─── Data to use ───
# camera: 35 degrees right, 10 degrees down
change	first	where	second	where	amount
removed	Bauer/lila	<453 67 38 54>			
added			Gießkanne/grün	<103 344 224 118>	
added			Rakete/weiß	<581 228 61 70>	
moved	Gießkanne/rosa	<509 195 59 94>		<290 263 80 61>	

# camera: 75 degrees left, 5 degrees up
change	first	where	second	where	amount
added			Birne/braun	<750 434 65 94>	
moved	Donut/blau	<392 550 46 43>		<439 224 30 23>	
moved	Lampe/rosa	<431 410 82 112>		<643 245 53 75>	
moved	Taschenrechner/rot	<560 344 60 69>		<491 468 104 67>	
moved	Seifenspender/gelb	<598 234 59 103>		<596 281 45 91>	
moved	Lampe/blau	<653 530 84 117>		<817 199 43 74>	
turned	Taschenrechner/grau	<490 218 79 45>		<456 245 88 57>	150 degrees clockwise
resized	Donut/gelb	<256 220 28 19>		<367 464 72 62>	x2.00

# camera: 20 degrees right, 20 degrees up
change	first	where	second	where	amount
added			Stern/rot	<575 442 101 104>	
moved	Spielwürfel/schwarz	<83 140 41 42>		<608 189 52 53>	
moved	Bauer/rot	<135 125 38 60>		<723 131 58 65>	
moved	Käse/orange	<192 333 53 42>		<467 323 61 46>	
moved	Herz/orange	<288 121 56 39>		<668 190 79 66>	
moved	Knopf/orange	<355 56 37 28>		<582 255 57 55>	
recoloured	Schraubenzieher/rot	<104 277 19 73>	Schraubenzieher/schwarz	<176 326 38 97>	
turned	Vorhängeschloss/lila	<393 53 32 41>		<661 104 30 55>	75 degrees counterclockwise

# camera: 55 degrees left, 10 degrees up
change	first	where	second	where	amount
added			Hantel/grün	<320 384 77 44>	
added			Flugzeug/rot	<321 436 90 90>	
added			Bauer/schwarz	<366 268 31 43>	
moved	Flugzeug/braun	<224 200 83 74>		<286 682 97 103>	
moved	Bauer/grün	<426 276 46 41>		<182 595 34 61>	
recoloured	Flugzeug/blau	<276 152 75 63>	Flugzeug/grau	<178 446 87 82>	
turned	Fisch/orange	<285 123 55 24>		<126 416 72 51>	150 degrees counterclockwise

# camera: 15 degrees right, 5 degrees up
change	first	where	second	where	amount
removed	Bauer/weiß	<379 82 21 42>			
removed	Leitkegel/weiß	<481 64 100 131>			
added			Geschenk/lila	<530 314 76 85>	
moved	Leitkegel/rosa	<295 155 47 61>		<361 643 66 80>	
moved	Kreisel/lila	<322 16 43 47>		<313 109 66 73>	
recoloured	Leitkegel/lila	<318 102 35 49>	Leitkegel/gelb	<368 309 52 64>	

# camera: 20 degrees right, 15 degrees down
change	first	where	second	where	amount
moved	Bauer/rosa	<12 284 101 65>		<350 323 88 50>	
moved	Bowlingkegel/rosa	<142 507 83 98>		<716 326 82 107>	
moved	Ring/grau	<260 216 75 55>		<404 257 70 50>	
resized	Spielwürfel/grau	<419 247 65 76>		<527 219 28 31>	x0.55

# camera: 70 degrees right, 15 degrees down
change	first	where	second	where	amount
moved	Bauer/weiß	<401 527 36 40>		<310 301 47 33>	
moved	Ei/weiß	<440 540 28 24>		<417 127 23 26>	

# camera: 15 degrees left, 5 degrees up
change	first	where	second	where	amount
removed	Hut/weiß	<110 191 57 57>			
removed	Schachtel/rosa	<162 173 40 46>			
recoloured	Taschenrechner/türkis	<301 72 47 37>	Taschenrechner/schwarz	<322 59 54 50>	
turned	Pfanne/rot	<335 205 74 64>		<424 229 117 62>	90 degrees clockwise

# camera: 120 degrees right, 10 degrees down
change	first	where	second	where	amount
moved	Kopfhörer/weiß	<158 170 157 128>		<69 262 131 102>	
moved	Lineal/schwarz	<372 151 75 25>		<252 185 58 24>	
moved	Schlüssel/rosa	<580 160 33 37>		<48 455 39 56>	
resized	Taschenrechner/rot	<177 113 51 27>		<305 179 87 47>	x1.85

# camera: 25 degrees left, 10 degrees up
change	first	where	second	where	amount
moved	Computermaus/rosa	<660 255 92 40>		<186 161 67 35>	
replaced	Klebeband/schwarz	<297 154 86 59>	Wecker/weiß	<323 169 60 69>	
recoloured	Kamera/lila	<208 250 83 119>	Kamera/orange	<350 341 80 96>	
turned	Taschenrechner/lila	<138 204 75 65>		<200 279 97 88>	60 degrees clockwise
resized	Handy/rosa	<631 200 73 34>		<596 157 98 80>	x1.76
───
## What the task requires
Since only lines holding the word "lila" matter, count them in the data above and report the number alone.

## Expected answer
7